## What the exercise asks
Would you transcribe the line that holds "green brick A5:B5" and all the lines below it, through the final one, exactly and with nothing else?

## Data extract
▼▼▼

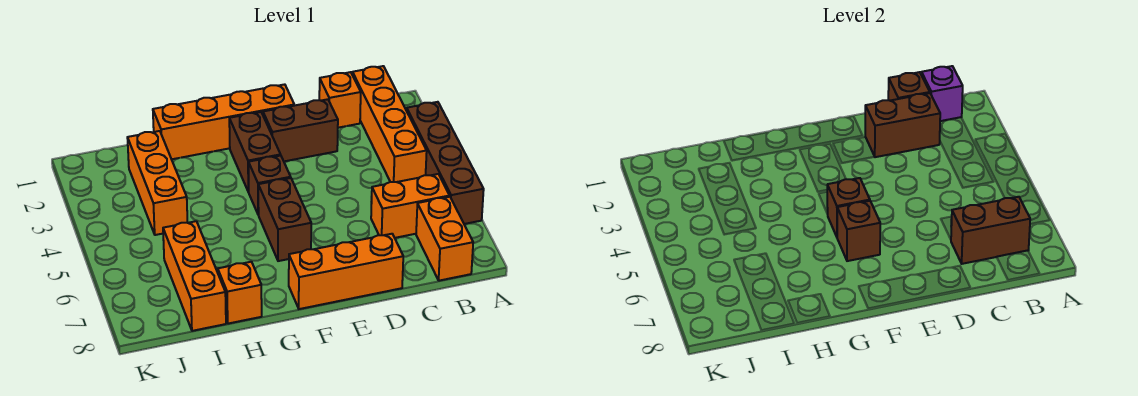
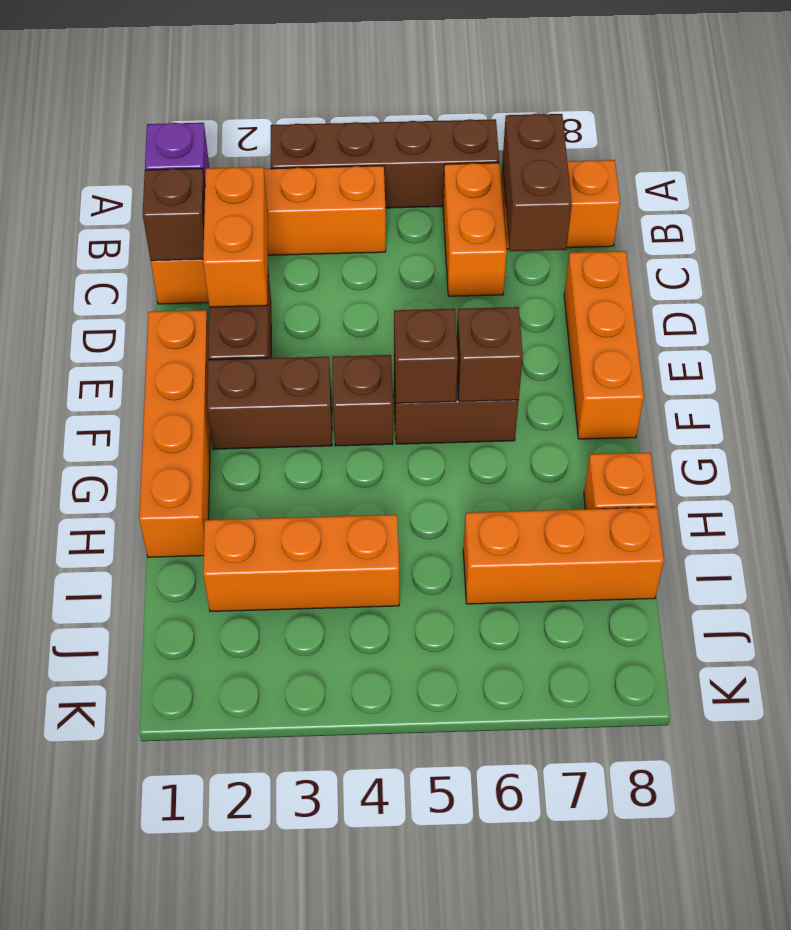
brown brick C2:D2 level 2 -> orange brick C2:D2 level 2

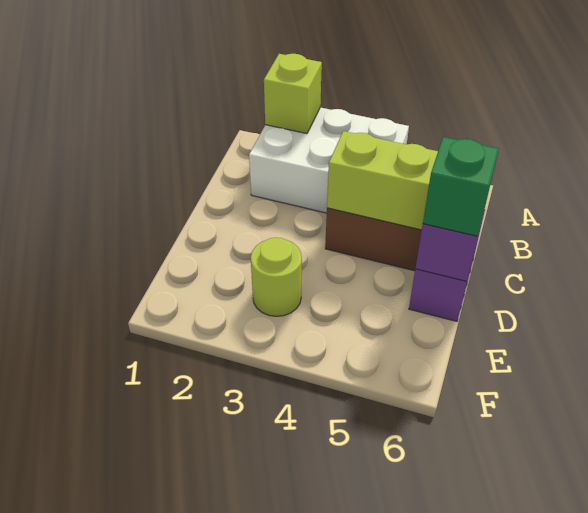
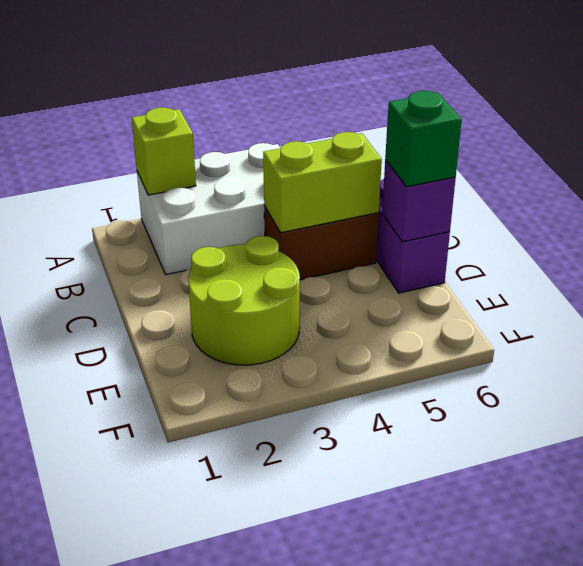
lime round brick E3 level 1 -> lime round brick D2:E3 level 1

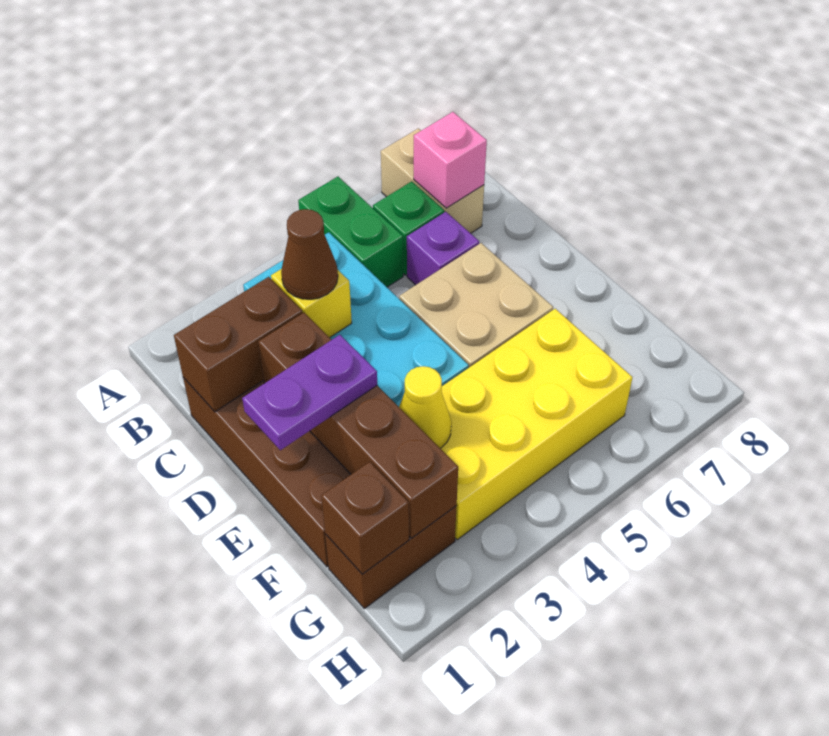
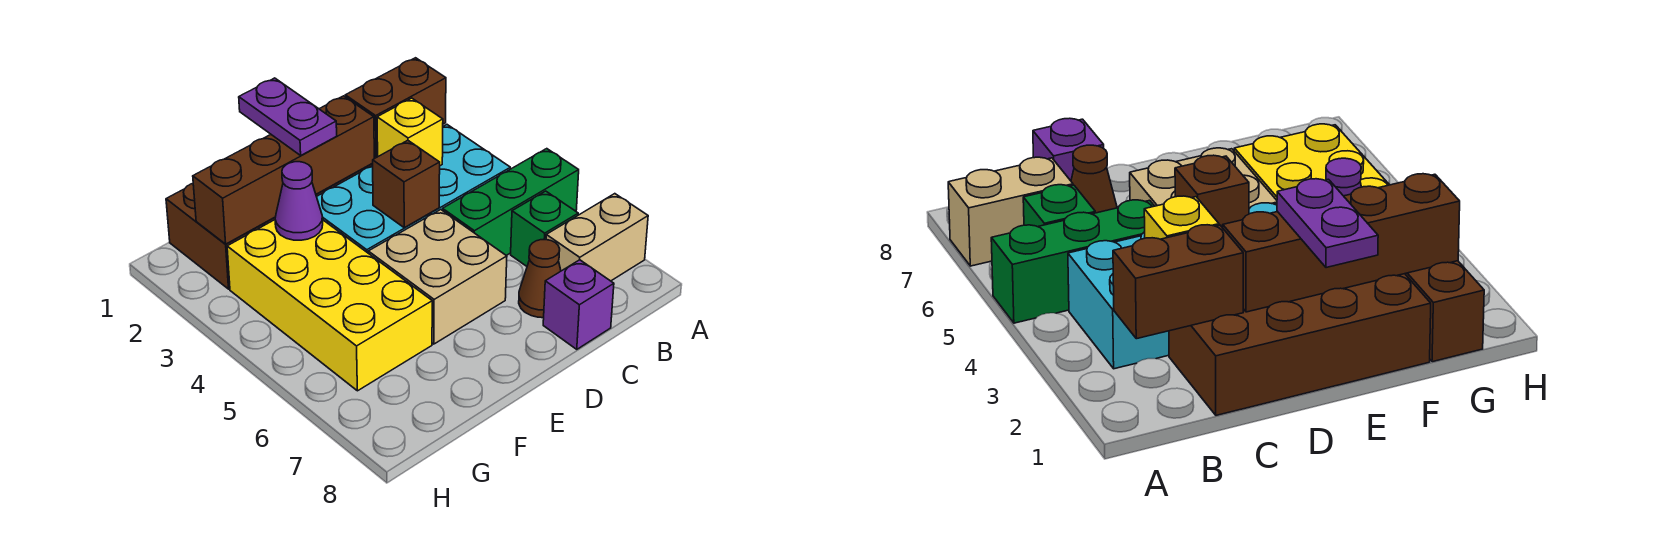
green brick A5:B5 level 1 -> green brick A5:C5 level 1
pink brick B7 level 2 -> none
brown brick C1:C2 level 2 -> brown brick B2:C2 level 2
brown cone C3 level 3 -> brown cone C7 level 1
purple brick C6 level 1 -> purple brick C8 level 1
yellow cone F3 level 2 -> purple cone F3 level 2
brown brick G1 level 2 -> brown brick D4 level 2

▲▲▲

## Result for this task
green brick A5:B5 level 1 -> green brick A5:C5 level 1
pink brick B7 level 2 -> none
brown brick C1:C2 level 2 -> brown brick B2:C2 level 2
brown cone C3 level 3 -> brown cone C7 level 1
purple brick C6 level 1 -> purple brick C8 level 1
yellow cone F3 level 2 -> purple cone F3 level 2
brown brick G1 level 2 -> brown brick D4 level 2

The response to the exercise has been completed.